▶ _SOURCE DATA_
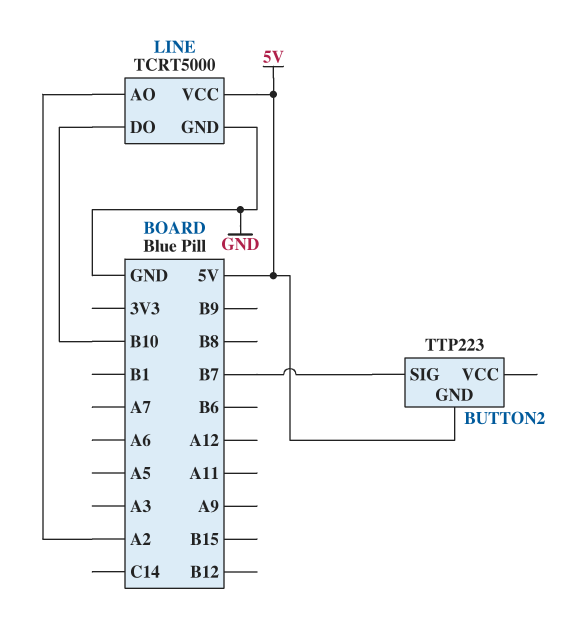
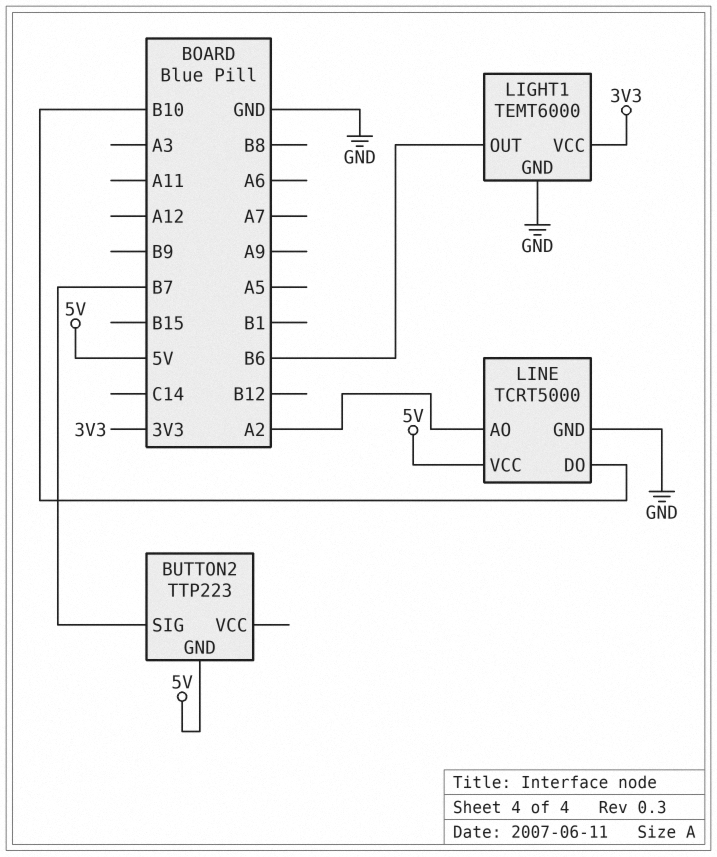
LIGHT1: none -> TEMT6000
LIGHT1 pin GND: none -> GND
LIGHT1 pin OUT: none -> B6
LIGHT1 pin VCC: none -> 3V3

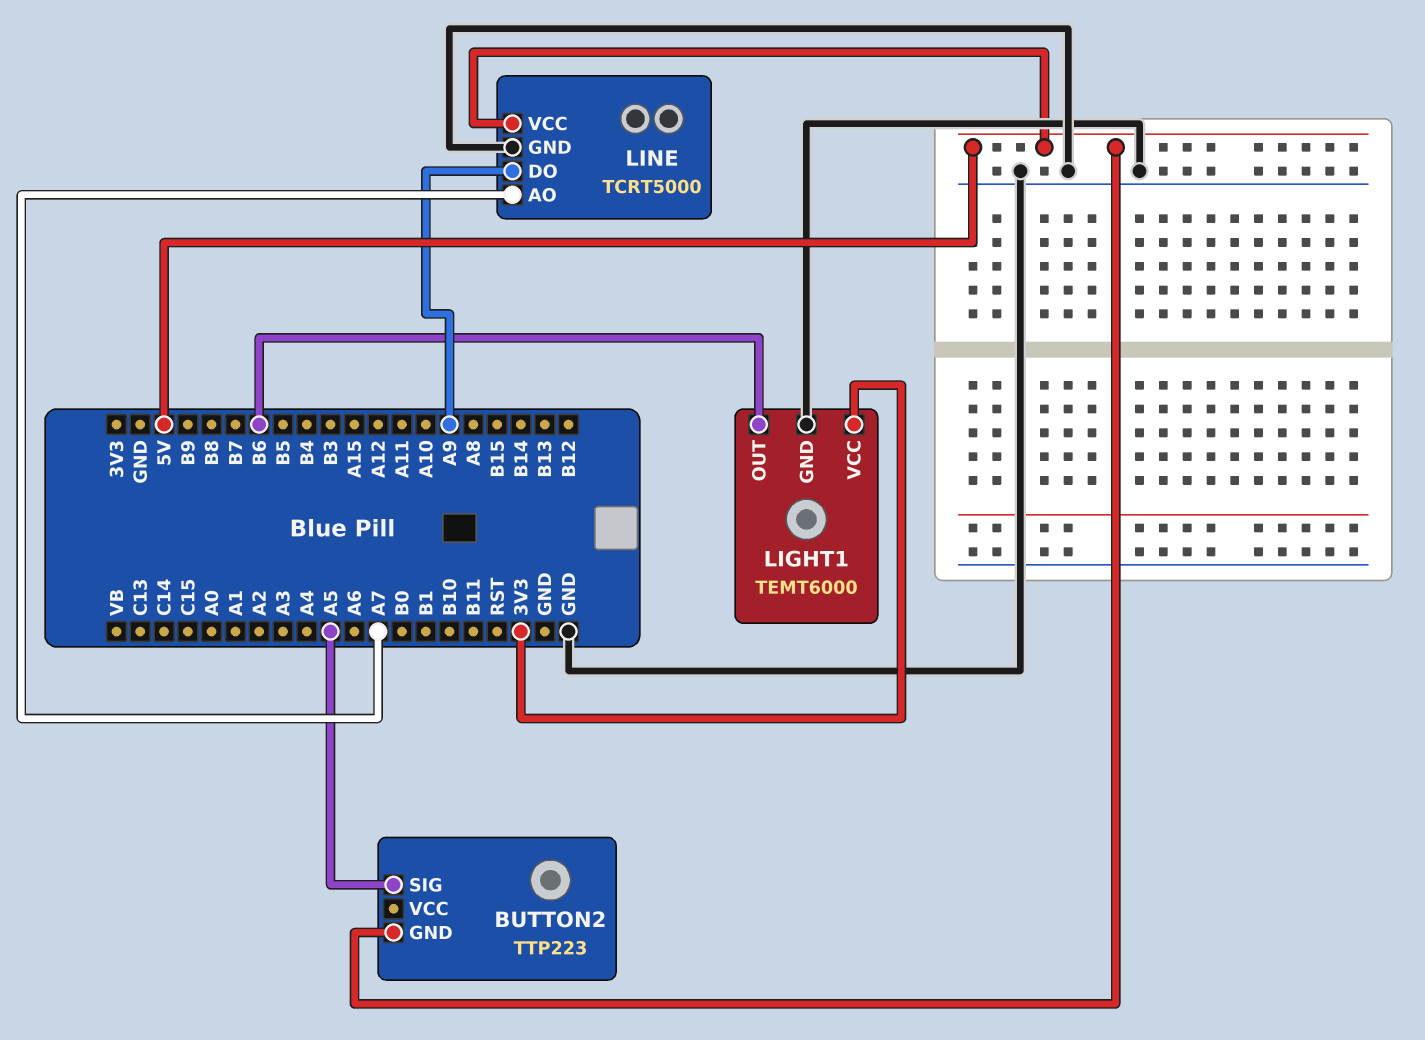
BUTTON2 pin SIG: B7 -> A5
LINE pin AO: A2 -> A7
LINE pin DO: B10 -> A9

▶ _EXERCISE_
Reprint the data verbatim, pictures excluded.

▶ _OUTPUT FOR THIS TASK_
LIGHT1: none -> TEMT6000
LIGHT1 pin GND: none -> GND
LIGHT1 pin OUT: none -> B6
LIGHT1 pin VCC: none -> 3V3

BUTTON2 pin SIG: B7 -> A5
LINE pin AO: A2 -> A7
LINE pin DO: B10 -> A9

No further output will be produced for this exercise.